- [YOUR GOAL] Below are some records. Retype exactly the lines from the one containing "RFID pin RST: GP16 -> GP4" through the one containing "SERVO pin VCC: GND -> 3V3", both included, skipping every picture.

== Segment start ==

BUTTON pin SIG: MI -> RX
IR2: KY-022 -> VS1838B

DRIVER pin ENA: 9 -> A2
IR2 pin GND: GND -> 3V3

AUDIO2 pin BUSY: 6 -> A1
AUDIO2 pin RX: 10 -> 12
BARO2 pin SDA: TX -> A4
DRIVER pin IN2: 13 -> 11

== Segment end ==
== Segment start ==

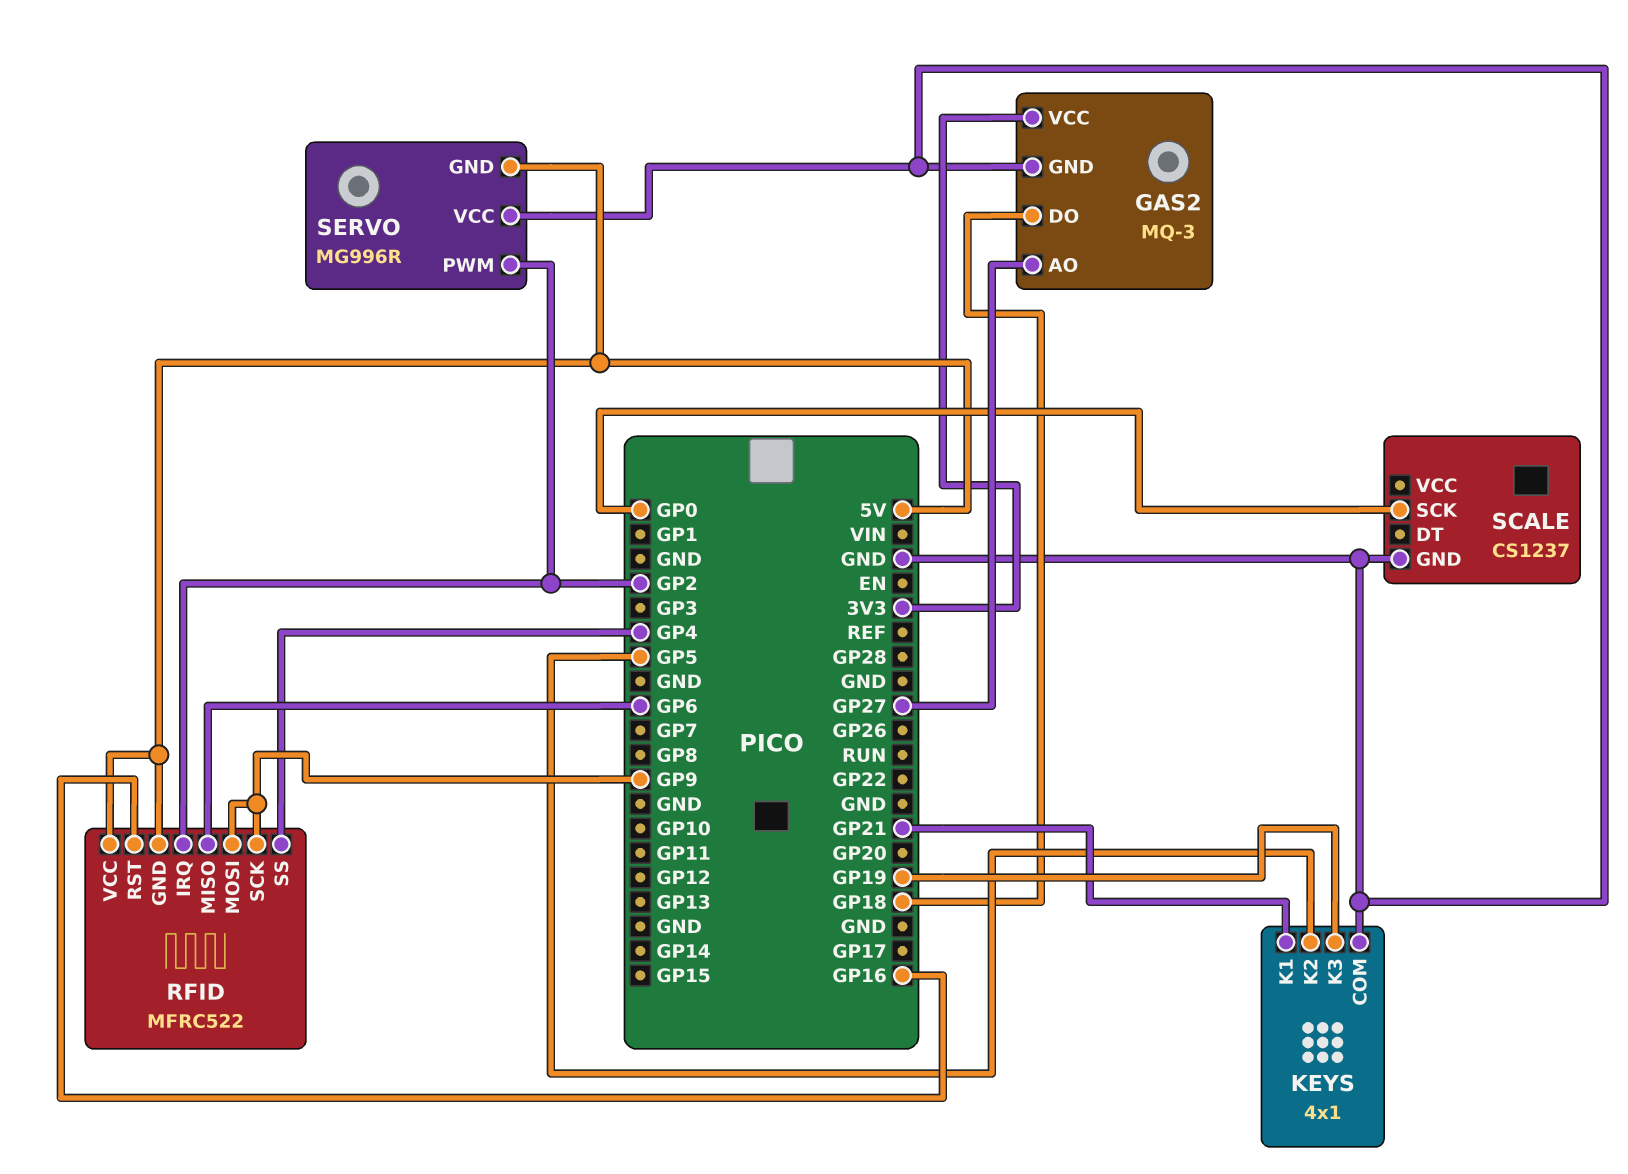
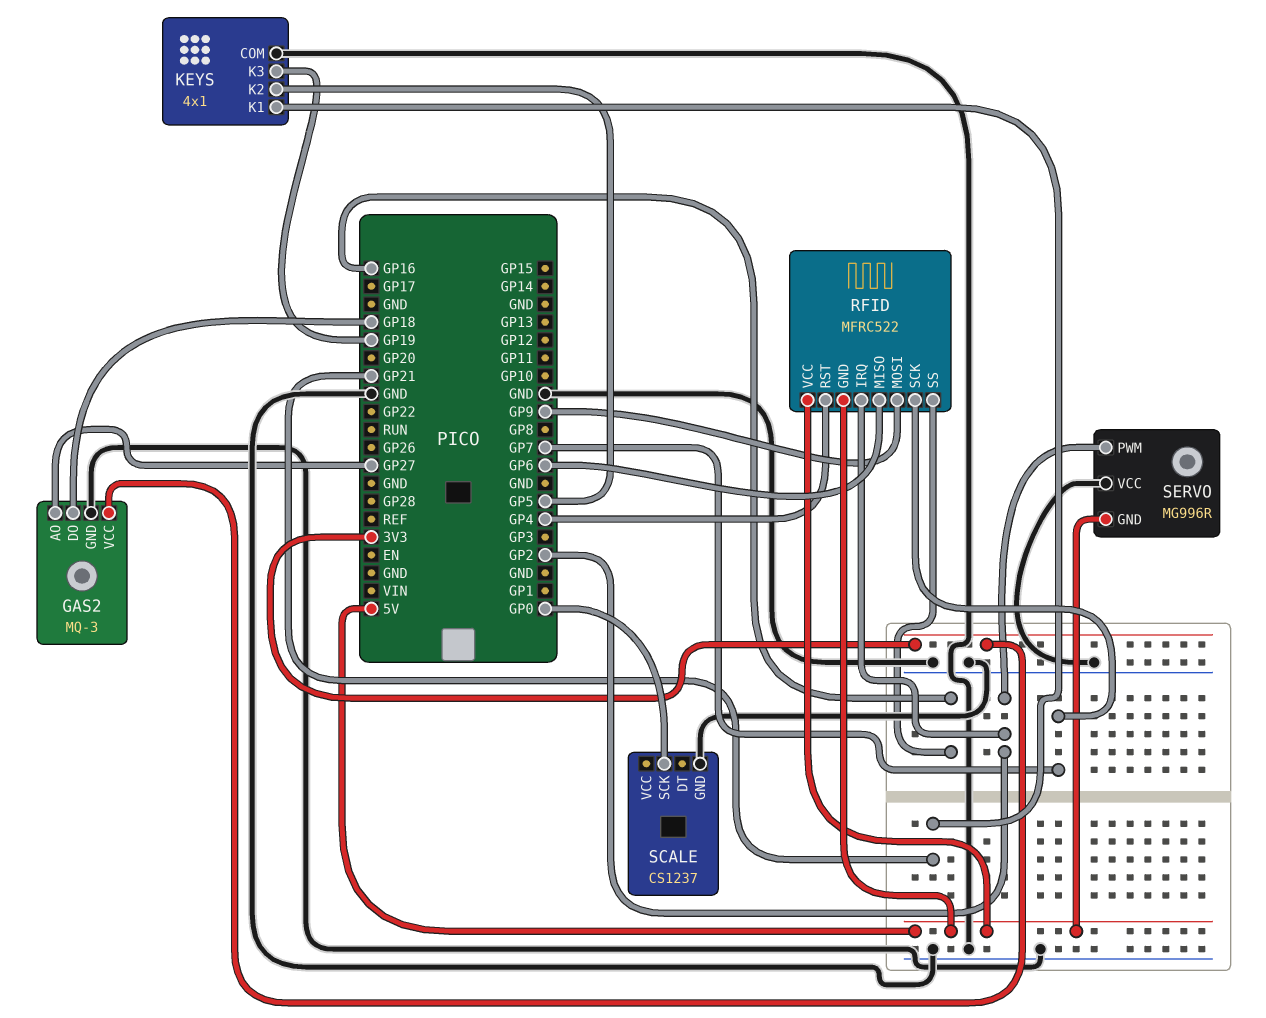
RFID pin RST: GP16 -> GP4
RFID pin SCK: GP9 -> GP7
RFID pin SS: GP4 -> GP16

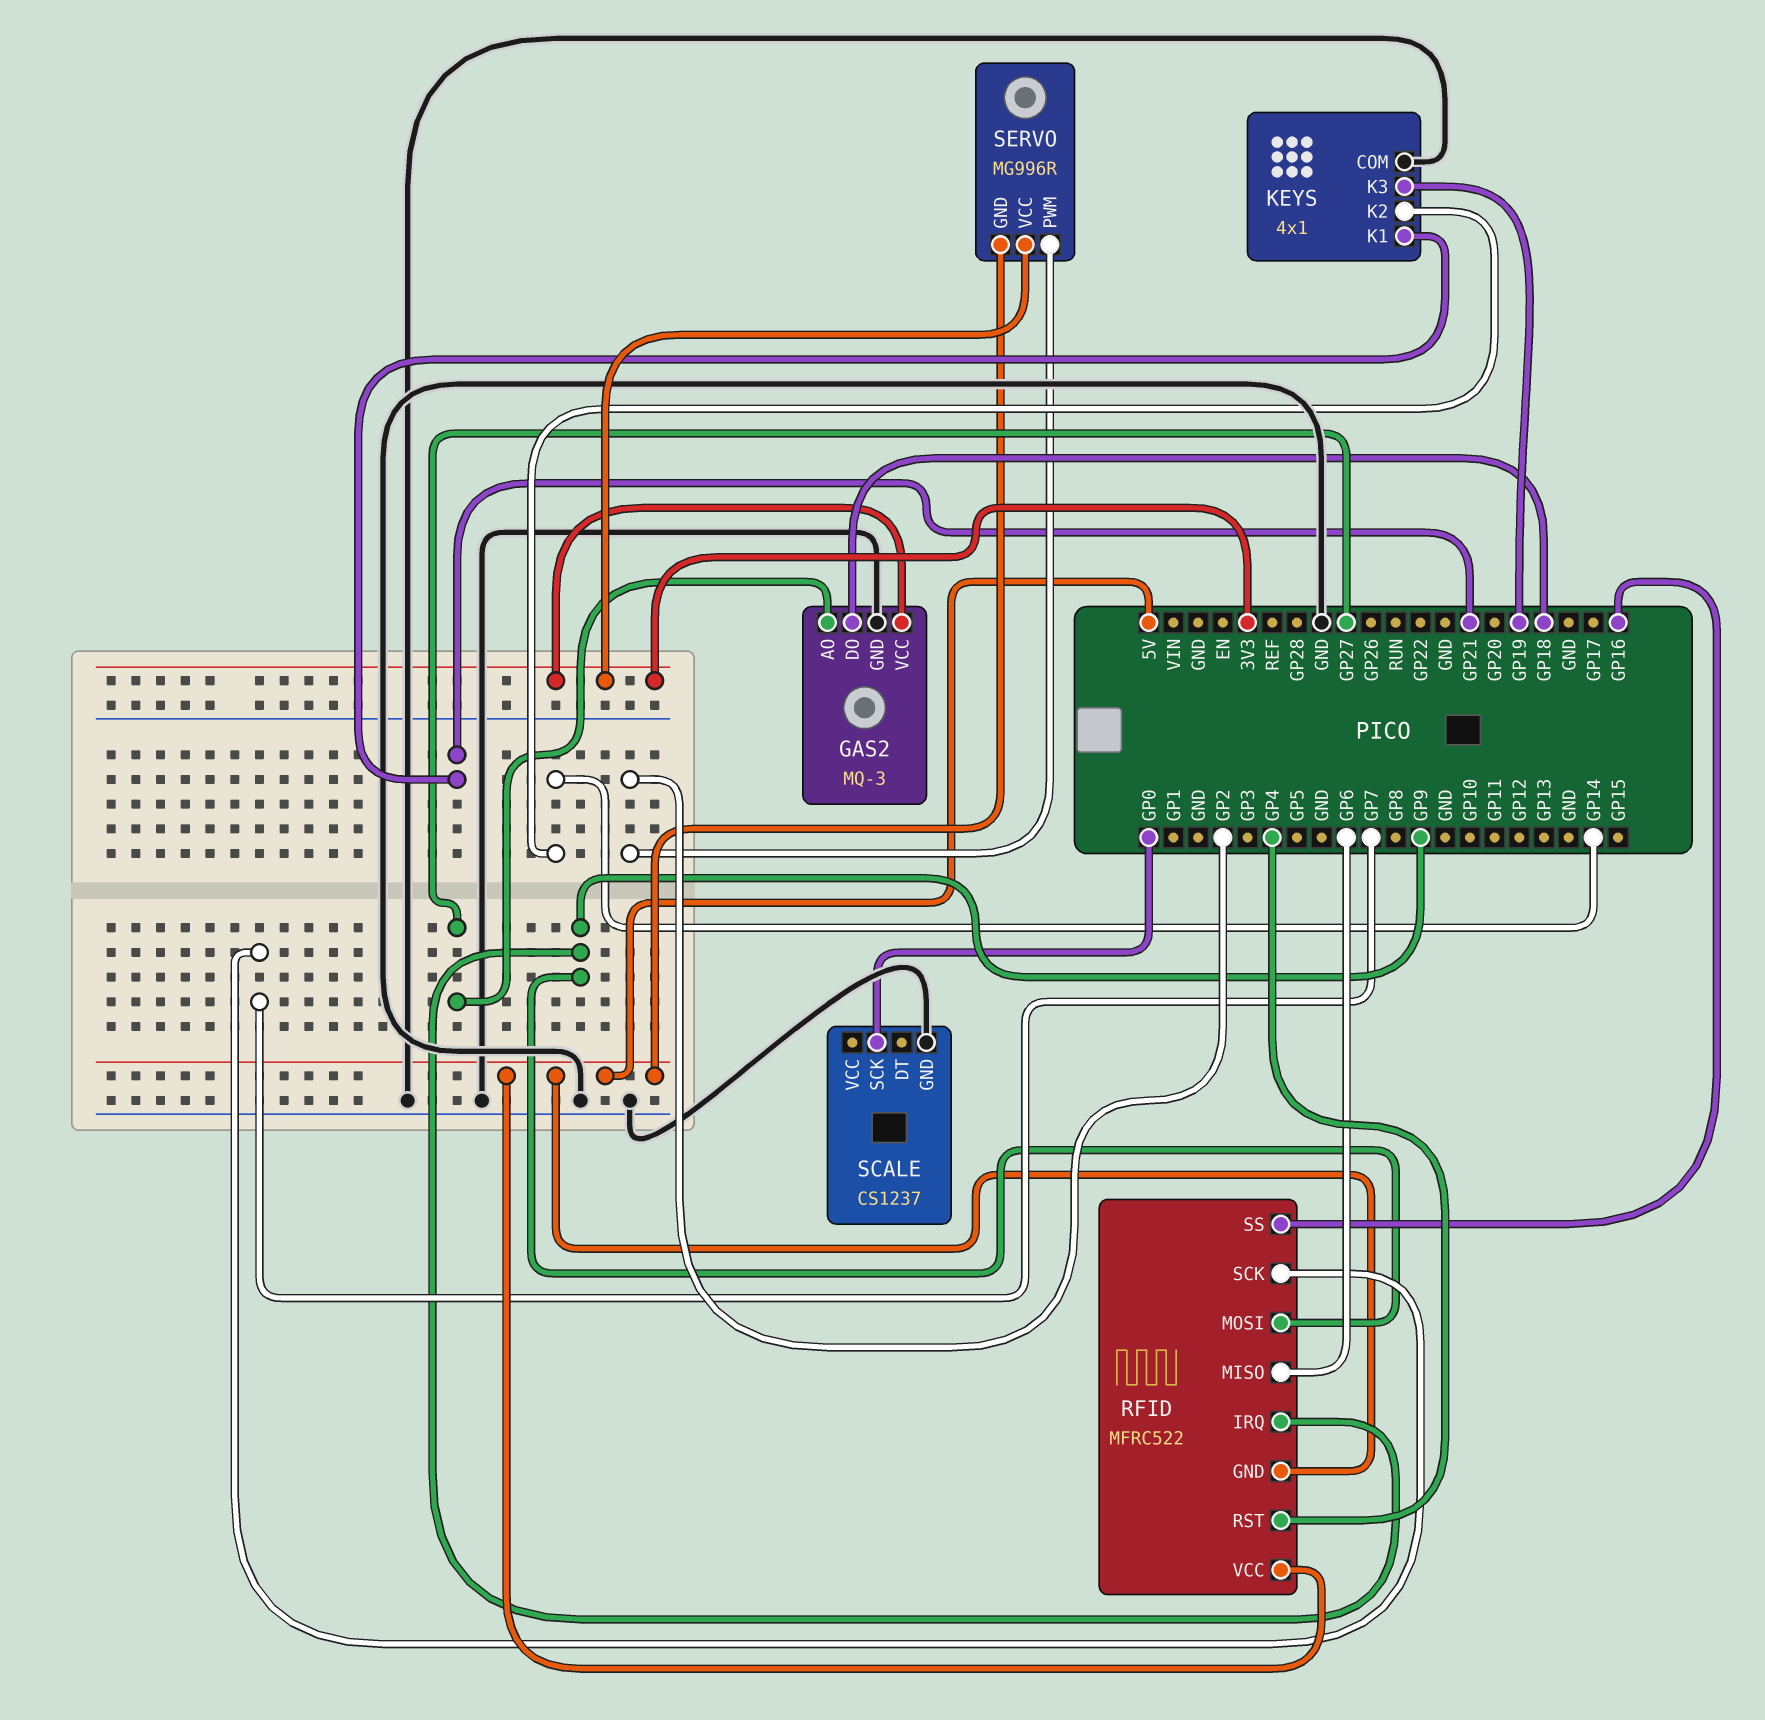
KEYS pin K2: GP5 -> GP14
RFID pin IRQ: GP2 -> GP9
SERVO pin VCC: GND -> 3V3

== Segment end ==

- [TASK OUTPUT]
RFID pin RST: GP16 -> GP4
RFID pin SCK: GP9 -> GP7
RFID pin SS: GP4 -> GP16

KEYS pin K2: GP5 -> GP14
RFID pin IRQ: GP2 -> GP9
SERVO pin VCC: GND -> 3V3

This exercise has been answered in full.